== YOUR OBJECTIVE ==
Where an entry contains an image, leave the image out; restate everything else exactly.

== THE INPUT ==
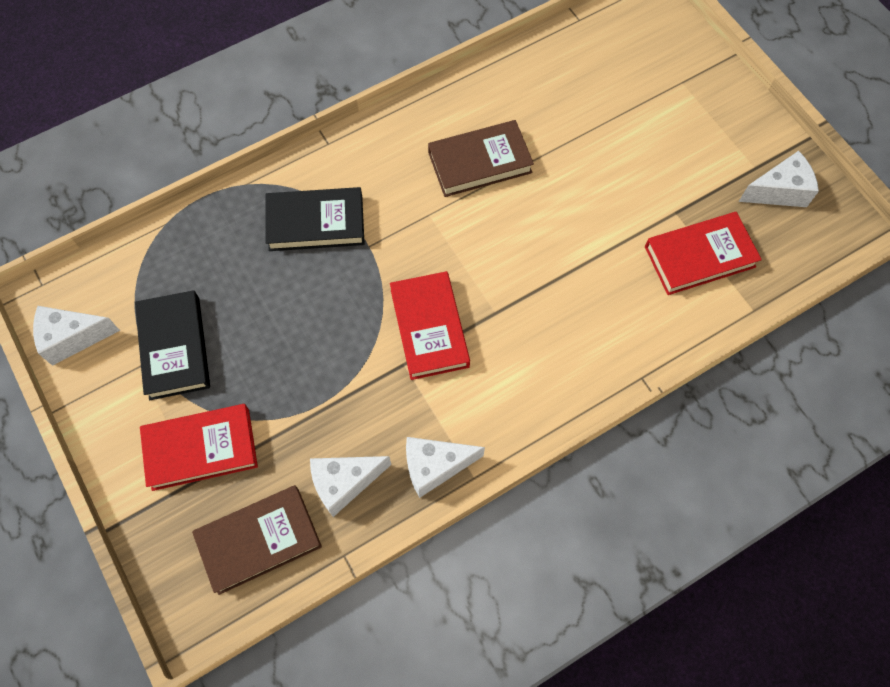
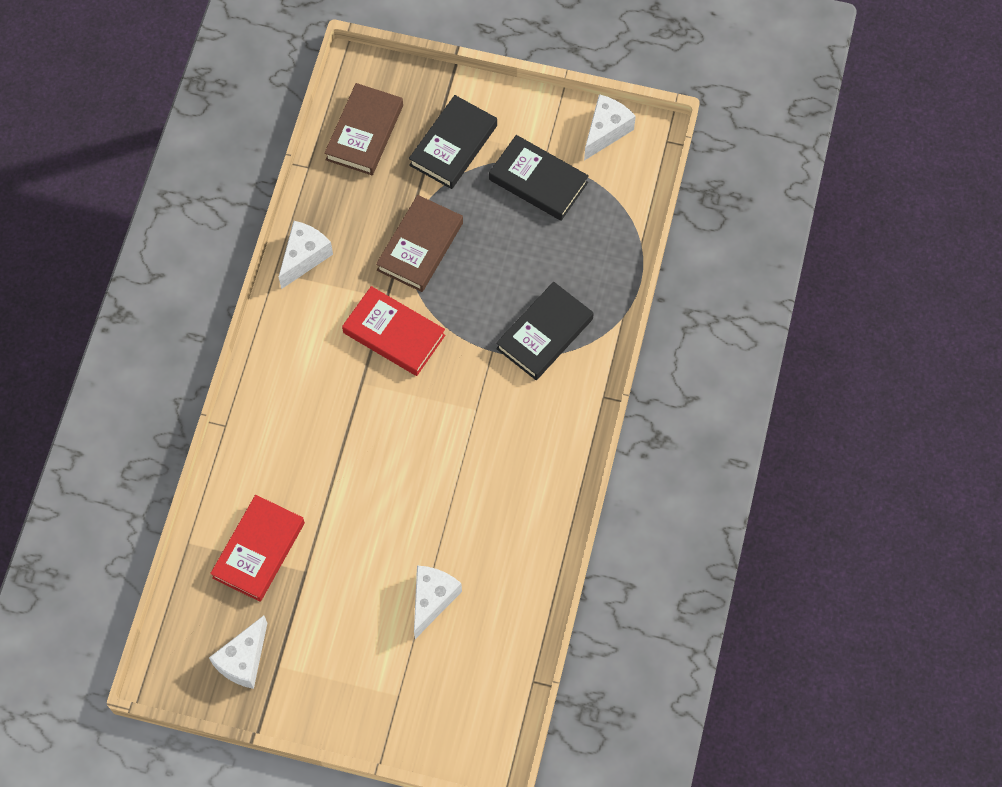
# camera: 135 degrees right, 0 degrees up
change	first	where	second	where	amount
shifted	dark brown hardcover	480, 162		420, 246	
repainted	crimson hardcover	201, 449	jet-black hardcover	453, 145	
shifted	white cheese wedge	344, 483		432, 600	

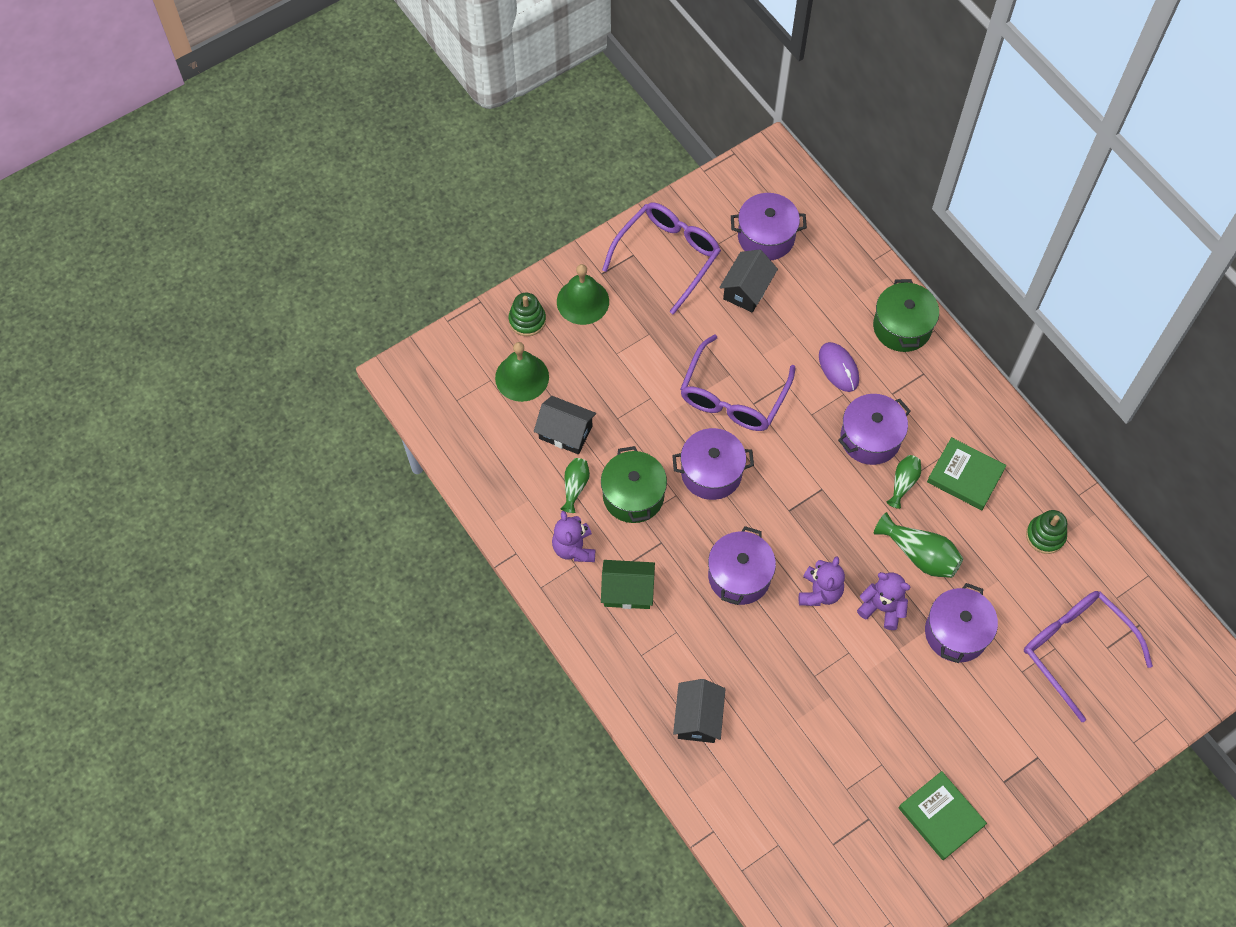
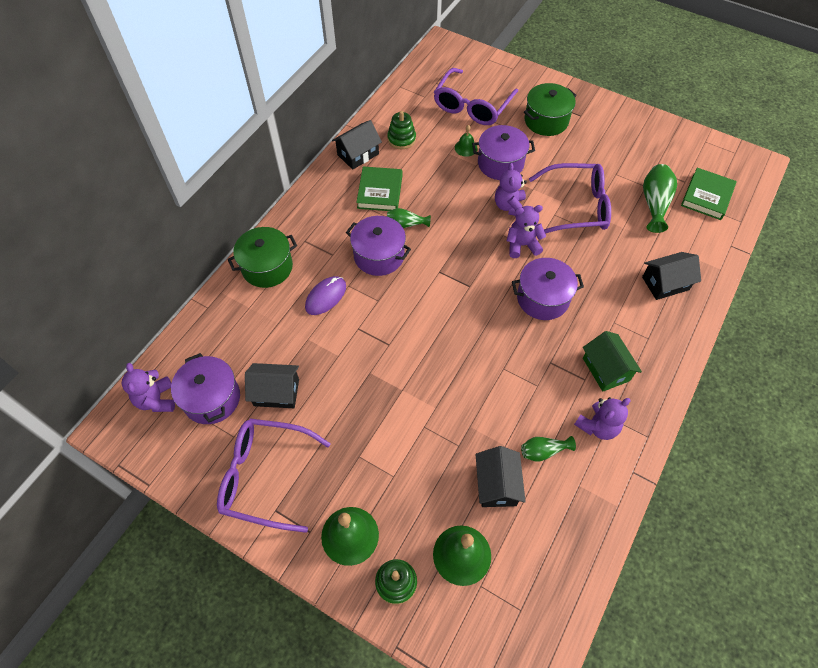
# camera: 115 degrees left, 5 degrees down
change	first	where	second	where	amount
new			purple teddy	156, 400	
new			jet-black cottage	358, 154	
new			leaf-green bell	466, 148	
shifted	leaf-green cooking pot	633, 495		546, 121	
shifted	purple spectacles	733, 396		576, 207	
shifted	leaf-green tall vase	919, 554		654, 204	
shifted	leaf-green hardcover	941, 816		706, 196	
gone	purple cooking pot	711, 473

== RESPONSE BELOW ==
# camera: 135 degrees right, 0 degrees up
change	first	where	second	where	amount
shifted	dark brown hardcover	480, 162		420, 246	
repainted	crimson hardcover	201, 449	jet-black hardcover	453, 145	
shifted	white cheese wedge	344, 483		432, 600	

# camera: 115 degrees left, 5 degrees down
change	first	where	second	where	amount
new			purple teddy	156, 400	
new			jet-black cottage	358, 154	
new			leaf-green bell	466, 148	
shifted	leaf-green cooking pot	633, 495		546, 121	
shifted	purple spectacles	733, 396		576, 207	
shifted	leaf-green tall vase	919, 554		654, 204	
shifted	leaf-green hardcover	941, 816		706, 196	
gone	purple cooking pot	711, 473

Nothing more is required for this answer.